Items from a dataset
========================================
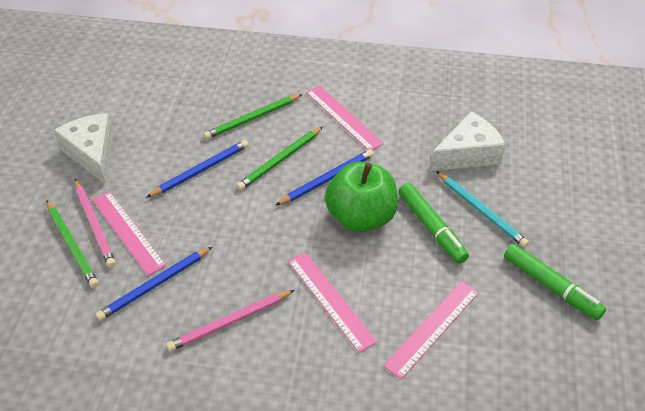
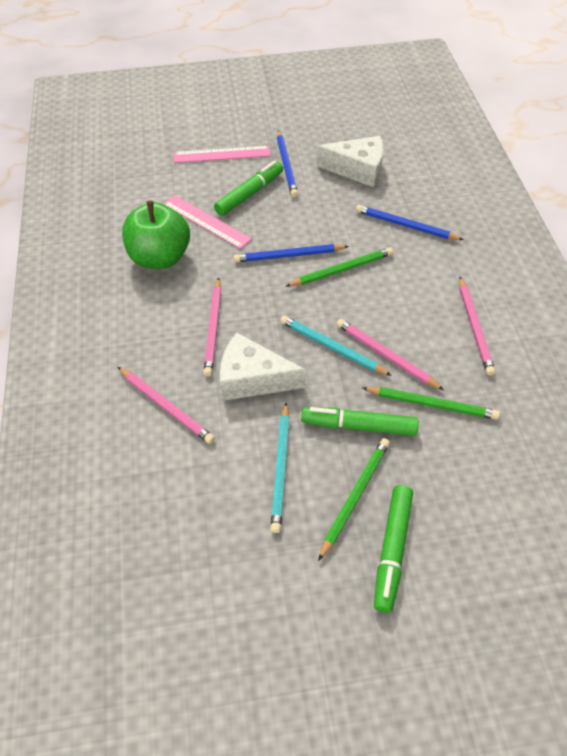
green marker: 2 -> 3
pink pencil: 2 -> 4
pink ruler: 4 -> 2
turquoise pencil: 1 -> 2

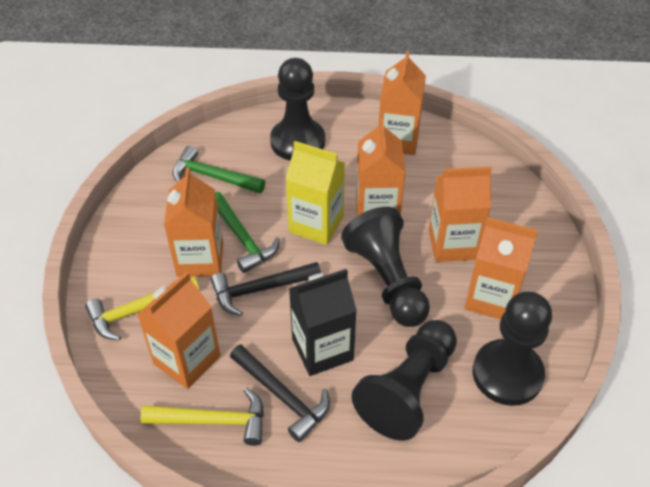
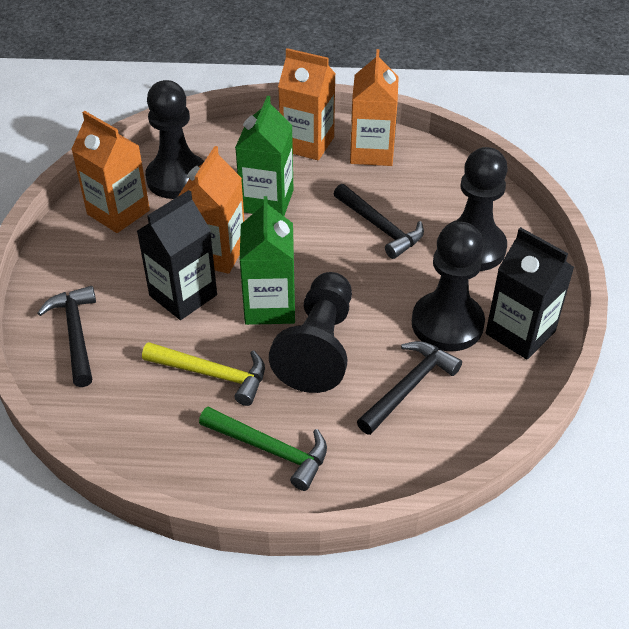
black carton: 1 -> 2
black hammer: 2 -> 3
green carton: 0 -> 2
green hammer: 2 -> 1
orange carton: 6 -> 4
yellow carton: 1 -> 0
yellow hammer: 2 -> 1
========================================
§ **PROBLEM TO WORK ON**
What is needed is an exact printout of every record above, with the pictures left out.

§ **ANSWER AREA**
green marker: 2 -> 3
pink pencil: 2 -> 4
pink ruler: 4 -> 2
turquoise pencil: 1 -> 2

black carton: 1 -> 2
black hammer: 2 -> 3
green carton: 0 -> 2
green hammer: 2 -> 1
orange carton: 6 -> 4
yellow carton: 1 -> 0
yellow hammer: 2 -> 1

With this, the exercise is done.